Records for the exercise Start Marker

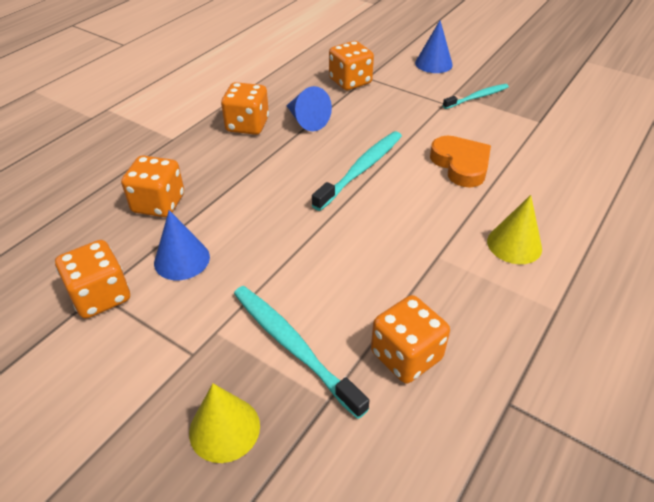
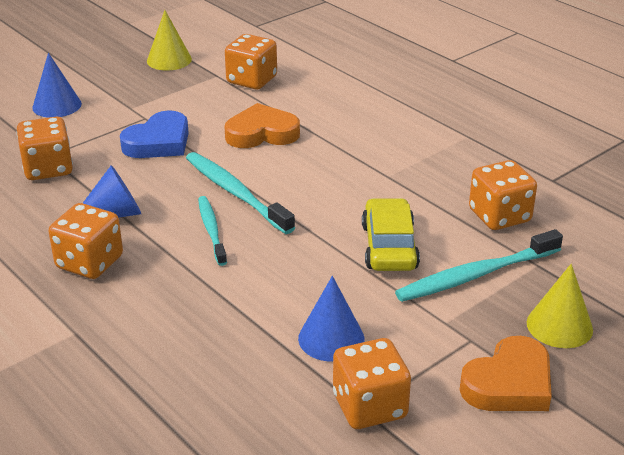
camera: 75 degrees left, 10 degrees down
(132, 391) = (509, 383): none -> orange heart
(158, 204) = (219, 352): orange dice -> orange dice (251, 80)
(318, 275) = (389, 247): none -> yellow car
(412, 117) = (159, 142): none -> blue heart
(477, 97) = (149, 96): turquoise toothbrush -> turquoise toothbrush (211, 230)
(514, 244) = (388, 134): yellow cone -> yellow cone (169, 60)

Records for the exercise End Marker

▸ **Exercise brief**
Copy each line exactly, beginning at the one with "(132, 391) = (509, 383): none -> orange heart" and stopping after the last line of the entries. Include nothing else.

▸ **Response area**
(132, 391) = (509, 383): none -> orange heart
(158, 204) = (219, 352): orange dice -> orange dice (251, 80)
(318, 275) = (389, 247): none -> yellow car
(412, 117) = (159, 142): none -> blue heart
(477, 97) = (149, 96): turquoise toothbrush -> turquoise toothbrush (211, 230)
(514, 244) = (388, 134): yellow cone -> yellow cone (169, 60)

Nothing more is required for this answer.